Revision tracking records:

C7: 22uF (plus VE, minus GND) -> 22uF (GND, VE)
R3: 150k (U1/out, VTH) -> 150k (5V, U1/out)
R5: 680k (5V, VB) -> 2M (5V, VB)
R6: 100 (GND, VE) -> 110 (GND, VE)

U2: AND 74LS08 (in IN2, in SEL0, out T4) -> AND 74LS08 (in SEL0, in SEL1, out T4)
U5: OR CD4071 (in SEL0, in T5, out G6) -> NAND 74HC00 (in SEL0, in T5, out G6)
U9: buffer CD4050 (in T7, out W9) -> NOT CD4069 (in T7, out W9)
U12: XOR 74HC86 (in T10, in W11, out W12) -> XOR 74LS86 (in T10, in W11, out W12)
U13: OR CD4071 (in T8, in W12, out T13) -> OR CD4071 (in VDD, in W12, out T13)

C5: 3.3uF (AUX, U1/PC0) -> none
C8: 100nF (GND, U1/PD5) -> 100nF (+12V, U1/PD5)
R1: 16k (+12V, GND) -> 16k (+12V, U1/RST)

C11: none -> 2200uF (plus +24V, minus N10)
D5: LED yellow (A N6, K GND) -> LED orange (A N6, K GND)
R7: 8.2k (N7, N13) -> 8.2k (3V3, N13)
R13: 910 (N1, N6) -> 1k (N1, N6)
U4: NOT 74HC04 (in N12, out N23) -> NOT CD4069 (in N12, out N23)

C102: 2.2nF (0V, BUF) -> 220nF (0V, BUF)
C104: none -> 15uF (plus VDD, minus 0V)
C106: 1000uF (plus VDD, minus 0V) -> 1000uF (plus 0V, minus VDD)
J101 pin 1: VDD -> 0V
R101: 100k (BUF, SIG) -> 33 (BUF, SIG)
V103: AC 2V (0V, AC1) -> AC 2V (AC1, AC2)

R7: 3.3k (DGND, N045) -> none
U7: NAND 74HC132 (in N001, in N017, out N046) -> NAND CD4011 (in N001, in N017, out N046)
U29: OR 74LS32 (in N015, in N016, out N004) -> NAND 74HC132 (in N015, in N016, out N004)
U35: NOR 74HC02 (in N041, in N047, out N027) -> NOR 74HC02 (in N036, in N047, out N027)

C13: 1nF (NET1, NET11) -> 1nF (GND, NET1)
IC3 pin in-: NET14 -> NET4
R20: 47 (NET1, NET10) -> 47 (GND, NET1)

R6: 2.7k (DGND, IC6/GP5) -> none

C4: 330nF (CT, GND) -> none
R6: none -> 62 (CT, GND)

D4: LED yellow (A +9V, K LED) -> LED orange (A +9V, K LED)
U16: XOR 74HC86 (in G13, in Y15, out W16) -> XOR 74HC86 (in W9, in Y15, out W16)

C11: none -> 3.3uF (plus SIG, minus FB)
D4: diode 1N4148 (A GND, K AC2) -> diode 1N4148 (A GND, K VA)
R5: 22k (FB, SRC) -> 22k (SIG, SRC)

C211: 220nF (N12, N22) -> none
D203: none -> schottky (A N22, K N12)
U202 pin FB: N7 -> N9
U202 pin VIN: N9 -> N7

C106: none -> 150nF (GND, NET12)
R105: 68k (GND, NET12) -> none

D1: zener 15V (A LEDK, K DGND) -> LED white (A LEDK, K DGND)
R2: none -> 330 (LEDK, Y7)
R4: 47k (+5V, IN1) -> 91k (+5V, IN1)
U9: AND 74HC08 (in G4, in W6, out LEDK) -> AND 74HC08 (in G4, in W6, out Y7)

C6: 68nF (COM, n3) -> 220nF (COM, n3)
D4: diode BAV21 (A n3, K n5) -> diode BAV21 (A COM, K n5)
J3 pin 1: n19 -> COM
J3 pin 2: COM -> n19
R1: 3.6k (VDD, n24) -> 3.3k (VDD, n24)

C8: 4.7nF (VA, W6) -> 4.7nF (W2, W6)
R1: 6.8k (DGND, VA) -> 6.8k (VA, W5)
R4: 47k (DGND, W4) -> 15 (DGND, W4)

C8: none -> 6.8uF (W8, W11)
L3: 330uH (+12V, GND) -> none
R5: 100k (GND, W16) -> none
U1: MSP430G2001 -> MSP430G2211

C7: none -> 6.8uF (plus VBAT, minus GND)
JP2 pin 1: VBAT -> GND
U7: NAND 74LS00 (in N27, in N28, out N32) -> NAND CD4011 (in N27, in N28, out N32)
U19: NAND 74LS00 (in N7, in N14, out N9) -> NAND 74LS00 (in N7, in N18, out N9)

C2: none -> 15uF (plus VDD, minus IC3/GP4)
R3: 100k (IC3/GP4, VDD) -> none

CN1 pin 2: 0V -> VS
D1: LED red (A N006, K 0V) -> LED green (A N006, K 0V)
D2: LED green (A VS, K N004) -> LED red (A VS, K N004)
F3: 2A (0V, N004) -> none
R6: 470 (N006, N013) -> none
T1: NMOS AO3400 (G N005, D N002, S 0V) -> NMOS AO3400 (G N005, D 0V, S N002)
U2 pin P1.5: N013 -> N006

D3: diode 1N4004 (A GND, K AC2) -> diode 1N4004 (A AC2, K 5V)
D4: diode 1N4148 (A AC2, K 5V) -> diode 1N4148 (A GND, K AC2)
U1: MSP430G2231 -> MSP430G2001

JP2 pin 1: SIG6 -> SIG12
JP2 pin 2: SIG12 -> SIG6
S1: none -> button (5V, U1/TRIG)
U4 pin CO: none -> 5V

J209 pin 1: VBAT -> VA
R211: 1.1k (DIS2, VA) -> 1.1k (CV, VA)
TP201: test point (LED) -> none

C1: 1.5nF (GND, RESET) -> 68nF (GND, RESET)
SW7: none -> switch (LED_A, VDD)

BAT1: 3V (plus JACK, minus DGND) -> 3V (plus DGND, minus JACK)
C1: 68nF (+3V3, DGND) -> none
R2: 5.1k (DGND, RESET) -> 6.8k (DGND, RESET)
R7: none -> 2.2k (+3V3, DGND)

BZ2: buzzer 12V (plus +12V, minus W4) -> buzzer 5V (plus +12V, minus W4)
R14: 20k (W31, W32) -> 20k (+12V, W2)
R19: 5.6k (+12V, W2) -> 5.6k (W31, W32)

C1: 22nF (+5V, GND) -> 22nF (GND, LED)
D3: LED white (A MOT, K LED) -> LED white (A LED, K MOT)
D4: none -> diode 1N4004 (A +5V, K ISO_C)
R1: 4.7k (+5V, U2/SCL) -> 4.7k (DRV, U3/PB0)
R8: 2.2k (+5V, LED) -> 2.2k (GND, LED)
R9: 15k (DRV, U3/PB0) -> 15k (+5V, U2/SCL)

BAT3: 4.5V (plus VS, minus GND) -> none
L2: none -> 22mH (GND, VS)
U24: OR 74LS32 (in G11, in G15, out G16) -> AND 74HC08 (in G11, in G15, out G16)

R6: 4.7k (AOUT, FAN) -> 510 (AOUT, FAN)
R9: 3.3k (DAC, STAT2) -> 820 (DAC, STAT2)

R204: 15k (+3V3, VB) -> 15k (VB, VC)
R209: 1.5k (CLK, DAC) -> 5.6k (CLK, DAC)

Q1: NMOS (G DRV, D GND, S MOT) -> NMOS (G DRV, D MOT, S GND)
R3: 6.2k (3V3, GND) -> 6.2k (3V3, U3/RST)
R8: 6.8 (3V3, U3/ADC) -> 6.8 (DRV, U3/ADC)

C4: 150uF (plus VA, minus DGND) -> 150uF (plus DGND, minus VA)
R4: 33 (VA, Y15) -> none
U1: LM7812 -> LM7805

What you are asked to do: All that is needed is the opening run of the data, given again exactly: please include every line from the first through the line with "R2: none -> 330 (LEDK, Y7)", both ends kept.

Reply to the exercise:
C7: 22uF (plus VE, minus GND) -> 22uF (GND, VE)
R3: 150k (U1/out, VTH) -> 150k (5V, U1/out)
R5: 680k (5V, VB) -> 2M (5V, VB)
R6: 100 (GND, VE) -> 110 (GND, VE)

U2: AND 74LS08 (in IN2, in SEL0, out T4) -> AND 74LS08 (in SEL0, in SEL1, out T4)
U5: OR CD4071 (in SEL0, in T5, out G6) -> NAND 74HC00 (in SEL0, in T5, out G6)
U9: buffer CD4050 (in T7, out W9) -> NOT CD4069 (in T7, out W9)
U12: XOR 74HC86 (in T10, in W11, out W12) -> XOR 74LS86 (in T10, in W11, out W12)
U13: OR CD4071 (in T8, in W12, out T13) -> OR CD4071 (in VDD, in W12, out T13)

C5: 3.3uF (AUX, U1/PC0) -> none
C8: 100nF (GND, U1/PD5) -> 100nF (+12V, U1/PD5)
R1: 16k (+12V, GND) -> 16k (+12V, U1/RST)

C11: none -> 2200uF (plus +24V, minus N10)
D5: LED yellow (A N6, K GND) -> LED orange (A N6, K GND)
R7: 8.2k (N7, N13) -> 8.2k (3V3, N13)
R13: 910 (N1, N6) -> 1k (N1, N6)
U4: NOT 74HC04 (in N12, out N23) -> NOT CD4069 (in N12, out N23)

C102: 2.2nF (0V, BUF) -> 220nF (0V, BUF)
C104: none -> 15uF (plus VDD, minus 0V)
C106: 1000uF (plus VDD, minus 0V) -> 1000uF (plus 0V, minus VDD)
J101 pin 1: VDD -> 0V
R101: 100k (BUF, SIG) -> 33 (BUF, SIG)
V103: AC 2V (0V, AC1) -> AC 2V (AC1, AC2)

R7: 3.3k (DGND, N045) -> none
U7: NAND 74HC132 (in N001, in N017, out N046) -> NAND CD4011 (in N001, in N017, out N046)
U29: OR 74LS32 (in N015, in N016, out N004) -> NAND 74HC132 (in N015, in N016, out N004)
U35: NOR 74HC02 (in N041, in N047, out N027) -> NOR 74HC02 (in N036, in N047, out N027)

C13: 1nF (NET1, NET11) -> 1nF (GND, NET1)
IC3 pin in-: NET14 -> NET4
R20: 47 (NET1, NET10) -> 47 (GND, NET1)

R6: 2.7k (DGND, IC6/GP5) -> none

C4: 330nF (CT, GND) -> none
R6: none -> 62 (CT, GND)

D4: LED yellow (A +9V, K LED) -> LED orange (A +9V, K LED)
U16: XOR 74HC86 (in G13, in Y15, out W16) -> XOR 74HC86 (in W9, in Y15, out W16)

C11: none -> 3.3uF (plus SIG, minus FB)
D4: diode 1N4148 (A GND, K AC2) -> diode 1N4148 (A GND, K VA)
R5: 22k (FB, SRC) -> 22k (SIG, SRC)

C211: 220nF (N12, N22) -> none
D203: none -> schottky (A N22, K N12)
U202 pin FB: N7 -> N9
U202 pin VIN: N9 -> N7

C106: none -> 150nF (GND, NET12)
R105: 68k (GND, NET12) -> none

D1: zener 15V (A LEDK, K DGND) -> LED white (A LEDK, K DGND)
R2: none -> 330 (LEDK, Y7)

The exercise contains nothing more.